_Aim of the task_. Tell how many lines in the data below include the word "blue". The answer is the number only.

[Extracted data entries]

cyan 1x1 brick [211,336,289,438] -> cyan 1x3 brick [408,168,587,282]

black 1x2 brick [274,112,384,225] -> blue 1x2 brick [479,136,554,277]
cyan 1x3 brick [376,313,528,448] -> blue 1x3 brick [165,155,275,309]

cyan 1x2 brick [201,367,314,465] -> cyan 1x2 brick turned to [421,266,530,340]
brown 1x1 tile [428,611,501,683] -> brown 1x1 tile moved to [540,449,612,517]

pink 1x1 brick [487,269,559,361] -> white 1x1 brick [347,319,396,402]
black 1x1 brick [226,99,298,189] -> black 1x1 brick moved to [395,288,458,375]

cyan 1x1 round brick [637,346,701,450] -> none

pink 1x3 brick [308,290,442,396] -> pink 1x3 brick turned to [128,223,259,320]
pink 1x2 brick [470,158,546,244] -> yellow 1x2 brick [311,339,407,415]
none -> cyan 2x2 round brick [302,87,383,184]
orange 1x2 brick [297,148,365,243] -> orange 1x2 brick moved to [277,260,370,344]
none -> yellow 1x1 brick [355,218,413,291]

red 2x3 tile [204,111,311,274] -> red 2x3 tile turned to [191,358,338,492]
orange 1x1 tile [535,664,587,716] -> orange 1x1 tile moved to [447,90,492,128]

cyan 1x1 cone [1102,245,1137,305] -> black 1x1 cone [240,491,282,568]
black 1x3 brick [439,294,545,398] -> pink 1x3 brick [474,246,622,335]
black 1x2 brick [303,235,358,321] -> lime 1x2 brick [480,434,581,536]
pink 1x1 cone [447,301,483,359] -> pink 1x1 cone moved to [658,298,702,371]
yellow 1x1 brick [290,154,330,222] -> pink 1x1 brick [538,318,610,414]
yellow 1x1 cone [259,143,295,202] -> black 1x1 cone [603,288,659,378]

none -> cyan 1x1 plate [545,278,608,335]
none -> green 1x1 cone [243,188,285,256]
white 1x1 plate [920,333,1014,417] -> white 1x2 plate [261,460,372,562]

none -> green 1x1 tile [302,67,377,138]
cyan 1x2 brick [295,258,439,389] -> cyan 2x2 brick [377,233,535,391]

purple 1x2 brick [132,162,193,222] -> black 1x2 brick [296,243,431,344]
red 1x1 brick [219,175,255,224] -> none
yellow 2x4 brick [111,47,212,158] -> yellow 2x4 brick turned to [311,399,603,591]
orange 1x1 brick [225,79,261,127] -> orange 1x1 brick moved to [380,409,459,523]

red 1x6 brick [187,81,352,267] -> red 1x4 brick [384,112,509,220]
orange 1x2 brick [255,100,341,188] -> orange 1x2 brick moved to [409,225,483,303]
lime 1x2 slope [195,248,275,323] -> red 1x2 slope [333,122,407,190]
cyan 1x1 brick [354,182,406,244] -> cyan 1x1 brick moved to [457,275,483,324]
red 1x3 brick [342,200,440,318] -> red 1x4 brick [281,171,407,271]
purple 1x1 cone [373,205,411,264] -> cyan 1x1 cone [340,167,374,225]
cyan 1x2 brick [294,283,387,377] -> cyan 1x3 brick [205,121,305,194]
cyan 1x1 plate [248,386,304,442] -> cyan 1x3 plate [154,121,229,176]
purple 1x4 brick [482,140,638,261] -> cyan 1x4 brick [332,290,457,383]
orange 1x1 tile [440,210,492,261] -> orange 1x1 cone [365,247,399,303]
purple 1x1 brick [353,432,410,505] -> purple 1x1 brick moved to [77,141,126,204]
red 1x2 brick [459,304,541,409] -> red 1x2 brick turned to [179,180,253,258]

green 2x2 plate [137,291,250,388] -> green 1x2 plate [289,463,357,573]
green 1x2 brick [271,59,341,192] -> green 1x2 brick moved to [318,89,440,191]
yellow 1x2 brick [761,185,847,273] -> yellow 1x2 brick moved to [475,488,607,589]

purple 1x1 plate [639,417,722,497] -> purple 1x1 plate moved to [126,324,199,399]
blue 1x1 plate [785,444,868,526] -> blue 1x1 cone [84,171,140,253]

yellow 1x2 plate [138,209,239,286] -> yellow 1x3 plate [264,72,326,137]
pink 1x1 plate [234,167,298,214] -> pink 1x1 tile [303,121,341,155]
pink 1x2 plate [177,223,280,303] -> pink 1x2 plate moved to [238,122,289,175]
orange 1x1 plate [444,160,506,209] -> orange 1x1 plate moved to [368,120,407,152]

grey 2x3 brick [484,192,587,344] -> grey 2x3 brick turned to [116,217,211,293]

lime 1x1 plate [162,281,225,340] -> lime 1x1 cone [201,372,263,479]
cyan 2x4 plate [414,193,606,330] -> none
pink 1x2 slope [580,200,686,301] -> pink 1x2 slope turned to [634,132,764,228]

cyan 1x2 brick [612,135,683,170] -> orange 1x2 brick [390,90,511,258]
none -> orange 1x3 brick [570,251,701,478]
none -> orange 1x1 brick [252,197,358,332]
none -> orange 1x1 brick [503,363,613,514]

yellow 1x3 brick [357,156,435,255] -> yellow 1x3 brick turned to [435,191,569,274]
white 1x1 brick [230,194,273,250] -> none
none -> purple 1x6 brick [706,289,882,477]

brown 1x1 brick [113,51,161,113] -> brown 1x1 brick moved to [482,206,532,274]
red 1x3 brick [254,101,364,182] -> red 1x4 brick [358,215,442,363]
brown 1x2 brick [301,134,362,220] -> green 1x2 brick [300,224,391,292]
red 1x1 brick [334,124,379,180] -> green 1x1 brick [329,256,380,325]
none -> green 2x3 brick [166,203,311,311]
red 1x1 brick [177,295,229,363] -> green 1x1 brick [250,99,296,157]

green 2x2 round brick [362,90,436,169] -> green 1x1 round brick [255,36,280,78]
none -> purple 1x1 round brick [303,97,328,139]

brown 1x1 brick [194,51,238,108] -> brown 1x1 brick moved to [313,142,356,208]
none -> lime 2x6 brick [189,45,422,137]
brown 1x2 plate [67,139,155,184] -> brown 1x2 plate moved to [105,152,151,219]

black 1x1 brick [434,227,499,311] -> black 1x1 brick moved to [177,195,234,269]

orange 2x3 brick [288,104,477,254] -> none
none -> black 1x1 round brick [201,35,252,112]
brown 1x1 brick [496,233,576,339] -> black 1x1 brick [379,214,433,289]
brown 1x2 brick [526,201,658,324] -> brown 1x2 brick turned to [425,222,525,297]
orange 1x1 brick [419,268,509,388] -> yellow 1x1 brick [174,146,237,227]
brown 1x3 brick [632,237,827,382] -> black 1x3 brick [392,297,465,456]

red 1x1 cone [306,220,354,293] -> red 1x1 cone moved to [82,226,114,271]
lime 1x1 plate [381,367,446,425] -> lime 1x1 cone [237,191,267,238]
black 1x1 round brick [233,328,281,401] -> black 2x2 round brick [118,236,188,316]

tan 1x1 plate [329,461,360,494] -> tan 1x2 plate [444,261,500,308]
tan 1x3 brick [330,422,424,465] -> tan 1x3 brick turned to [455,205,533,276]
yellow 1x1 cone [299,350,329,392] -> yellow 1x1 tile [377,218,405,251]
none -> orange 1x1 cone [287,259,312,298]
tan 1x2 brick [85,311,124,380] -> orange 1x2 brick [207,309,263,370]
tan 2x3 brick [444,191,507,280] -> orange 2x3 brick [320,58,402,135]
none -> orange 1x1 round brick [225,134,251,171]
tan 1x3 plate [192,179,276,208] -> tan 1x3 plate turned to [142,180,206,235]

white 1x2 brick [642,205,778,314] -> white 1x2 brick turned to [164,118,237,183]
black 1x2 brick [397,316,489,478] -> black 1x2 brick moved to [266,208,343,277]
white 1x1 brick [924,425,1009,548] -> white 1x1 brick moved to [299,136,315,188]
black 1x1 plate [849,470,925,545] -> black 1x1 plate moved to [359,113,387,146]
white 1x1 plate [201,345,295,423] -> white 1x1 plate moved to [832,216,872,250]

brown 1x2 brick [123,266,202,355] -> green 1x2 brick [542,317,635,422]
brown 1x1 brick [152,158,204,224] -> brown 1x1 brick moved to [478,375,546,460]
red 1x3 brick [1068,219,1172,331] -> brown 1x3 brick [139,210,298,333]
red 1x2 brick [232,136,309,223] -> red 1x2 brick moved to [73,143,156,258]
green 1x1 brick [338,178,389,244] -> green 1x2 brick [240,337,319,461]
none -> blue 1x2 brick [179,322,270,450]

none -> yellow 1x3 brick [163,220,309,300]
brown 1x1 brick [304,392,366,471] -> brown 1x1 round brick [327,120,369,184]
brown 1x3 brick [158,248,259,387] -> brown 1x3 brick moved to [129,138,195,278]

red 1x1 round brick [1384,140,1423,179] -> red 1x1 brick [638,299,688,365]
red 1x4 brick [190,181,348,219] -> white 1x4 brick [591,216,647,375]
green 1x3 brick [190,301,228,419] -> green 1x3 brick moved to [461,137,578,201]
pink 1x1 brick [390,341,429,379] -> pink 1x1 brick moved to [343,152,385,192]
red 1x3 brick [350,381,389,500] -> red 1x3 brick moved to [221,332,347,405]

_Task solution_. 4